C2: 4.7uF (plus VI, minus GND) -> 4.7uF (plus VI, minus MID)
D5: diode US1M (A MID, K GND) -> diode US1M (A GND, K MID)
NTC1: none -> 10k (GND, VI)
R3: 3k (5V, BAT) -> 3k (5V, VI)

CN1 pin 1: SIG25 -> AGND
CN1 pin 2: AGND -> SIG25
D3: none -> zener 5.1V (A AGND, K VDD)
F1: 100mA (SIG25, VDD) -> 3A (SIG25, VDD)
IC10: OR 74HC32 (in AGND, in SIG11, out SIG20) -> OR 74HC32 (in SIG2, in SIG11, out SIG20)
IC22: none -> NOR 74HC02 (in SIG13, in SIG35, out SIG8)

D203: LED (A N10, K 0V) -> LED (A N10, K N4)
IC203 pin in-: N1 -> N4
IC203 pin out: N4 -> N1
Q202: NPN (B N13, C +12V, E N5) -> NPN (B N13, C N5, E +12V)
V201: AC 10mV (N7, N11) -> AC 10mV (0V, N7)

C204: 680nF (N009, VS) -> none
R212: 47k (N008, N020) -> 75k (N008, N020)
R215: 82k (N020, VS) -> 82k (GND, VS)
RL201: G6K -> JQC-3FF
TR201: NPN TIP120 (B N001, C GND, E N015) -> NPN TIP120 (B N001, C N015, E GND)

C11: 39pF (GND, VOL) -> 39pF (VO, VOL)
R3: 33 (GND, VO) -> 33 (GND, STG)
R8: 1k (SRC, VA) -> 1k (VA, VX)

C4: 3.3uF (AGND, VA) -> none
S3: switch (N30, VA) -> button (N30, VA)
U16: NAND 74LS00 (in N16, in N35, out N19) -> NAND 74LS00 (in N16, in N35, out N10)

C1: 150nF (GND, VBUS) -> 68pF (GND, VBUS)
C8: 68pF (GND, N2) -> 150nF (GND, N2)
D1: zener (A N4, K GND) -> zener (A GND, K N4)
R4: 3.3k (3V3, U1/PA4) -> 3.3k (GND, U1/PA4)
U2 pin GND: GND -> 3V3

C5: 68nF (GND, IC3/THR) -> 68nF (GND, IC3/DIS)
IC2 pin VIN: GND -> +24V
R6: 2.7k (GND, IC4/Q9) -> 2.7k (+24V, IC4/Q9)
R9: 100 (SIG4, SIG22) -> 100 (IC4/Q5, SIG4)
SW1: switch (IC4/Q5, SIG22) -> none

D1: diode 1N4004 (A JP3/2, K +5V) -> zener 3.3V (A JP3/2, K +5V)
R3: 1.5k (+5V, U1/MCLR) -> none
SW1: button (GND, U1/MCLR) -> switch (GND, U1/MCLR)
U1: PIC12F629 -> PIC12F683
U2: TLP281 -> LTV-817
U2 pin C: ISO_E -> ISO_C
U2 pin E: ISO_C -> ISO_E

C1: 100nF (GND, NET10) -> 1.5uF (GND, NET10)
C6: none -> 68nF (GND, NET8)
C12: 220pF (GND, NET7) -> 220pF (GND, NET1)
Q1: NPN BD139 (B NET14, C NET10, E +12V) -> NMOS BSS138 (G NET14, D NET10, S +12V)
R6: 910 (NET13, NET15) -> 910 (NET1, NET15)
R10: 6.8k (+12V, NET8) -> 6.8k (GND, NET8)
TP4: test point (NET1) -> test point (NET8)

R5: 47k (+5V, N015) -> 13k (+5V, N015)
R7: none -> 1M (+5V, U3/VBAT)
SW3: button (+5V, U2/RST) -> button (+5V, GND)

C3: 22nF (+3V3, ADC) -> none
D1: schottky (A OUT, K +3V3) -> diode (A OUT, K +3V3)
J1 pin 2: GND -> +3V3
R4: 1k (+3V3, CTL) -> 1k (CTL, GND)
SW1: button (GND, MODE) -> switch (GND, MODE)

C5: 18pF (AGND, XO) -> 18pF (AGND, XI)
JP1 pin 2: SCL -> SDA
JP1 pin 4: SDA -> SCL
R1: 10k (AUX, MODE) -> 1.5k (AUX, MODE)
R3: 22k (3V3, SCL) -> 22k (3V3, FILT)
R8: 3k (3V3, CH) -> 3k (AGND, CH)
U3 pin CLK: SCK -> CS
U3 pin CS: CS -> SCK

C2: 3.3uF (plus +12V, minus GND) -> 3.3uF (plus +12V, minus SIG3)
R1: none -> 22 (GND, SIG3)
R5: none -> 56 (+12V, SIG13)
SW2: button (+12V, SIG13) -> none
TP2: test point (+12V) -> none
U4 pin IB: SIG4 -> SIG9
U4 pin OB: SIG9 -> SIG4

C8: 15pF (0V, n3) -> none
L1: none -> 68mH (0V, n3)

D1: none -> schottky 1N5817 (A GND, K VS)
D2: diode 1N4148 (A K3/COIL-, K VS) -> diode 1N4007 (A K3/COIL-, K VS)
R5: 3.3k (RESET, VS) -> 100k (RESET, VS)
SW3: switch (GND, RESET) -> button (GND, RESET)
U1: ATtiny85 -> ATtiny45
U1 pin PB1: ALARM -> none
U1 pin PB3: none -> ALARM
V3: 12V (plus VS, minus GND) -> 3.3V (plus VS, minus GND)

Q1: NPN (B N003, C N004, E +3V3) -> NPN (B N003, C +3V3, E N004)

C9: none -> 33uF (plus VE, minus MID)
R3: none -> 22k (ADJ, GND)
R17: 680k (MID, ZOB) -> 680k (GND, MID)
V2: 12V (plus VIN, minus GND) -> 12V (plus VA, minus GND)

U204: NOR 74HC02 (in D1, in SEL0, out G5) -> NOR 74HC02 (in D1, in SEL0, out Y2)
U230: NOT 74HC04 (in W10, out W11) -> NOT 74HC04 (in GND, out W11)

▸ Problem description:
Please give again, word for word, only the lines from the one holding "U1: ATtiny85 -> ATtiny45" through the end of the listing above.

▸ Reply:
U1: ATtiny85 -> ATtiny45
U1 pin PB1: ALARM -> none
U1 pin PB3: none -> ALARM
V3: 12V (plus VS, minus GND) -> 3.3V (plus VS, minus GND)

Q1: NPN (B N003, C N004, E +3V3) -> NPN (B N003, C +3V3, E N004)

C9: none -> 33uF (plus VE, minus MID)
R3: none -> 22k (ADJ, GND)
R17: 680k (MID, ZOB) -> 680k (GND, MID)
V2: 12V (plus VIN, minus GND) -> 12V (plus VA, minus GND)

U204: NOR 74HC02 (in D1, in SEL0, out G5) -> NOR 74HC02 (in D1, in SEL0, out Y2)
U230: NOT 74HC04 (in W10, out W11) -> NOT 74HC04 (in GND, out W11)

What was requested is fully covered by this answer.